What the exercise asks:
Note each line of the entries that includes "AGND". Then copy those lines.

Dataset content:
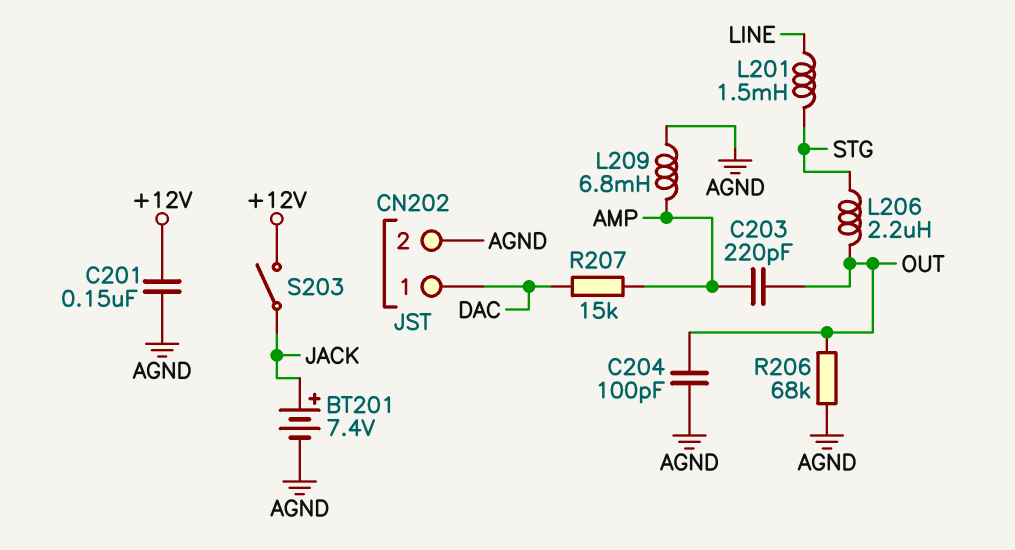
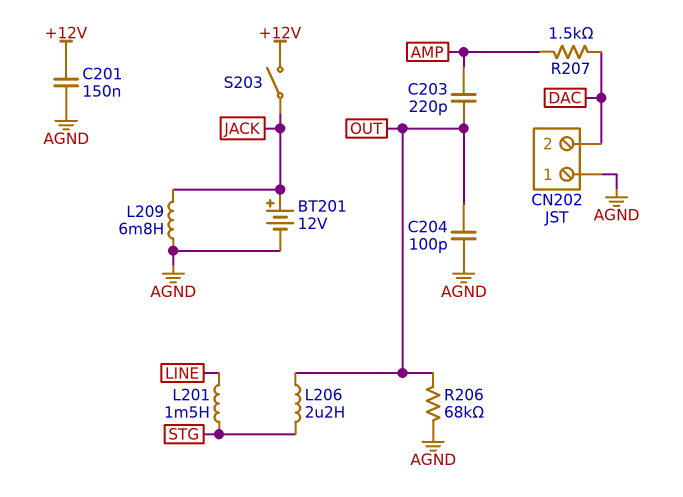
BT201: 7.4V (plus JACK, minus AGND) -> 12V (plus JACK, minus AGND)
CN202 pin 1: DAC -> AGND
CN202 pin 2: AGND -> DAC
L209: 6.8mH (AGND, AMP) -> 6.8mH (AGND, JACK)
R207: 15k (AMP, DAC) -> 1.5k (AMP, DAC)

Answer section:
BT201: 7.4V (plus JACK, minus AGND) -> 12V (plus JACK, minus AGND)
CN202 pin 1: DAC -> AGND
CN202 pin 2: AGND -> DAC
L209: 6.8mH (AGND, AMP) -> 6.8mH (AGND, JACK)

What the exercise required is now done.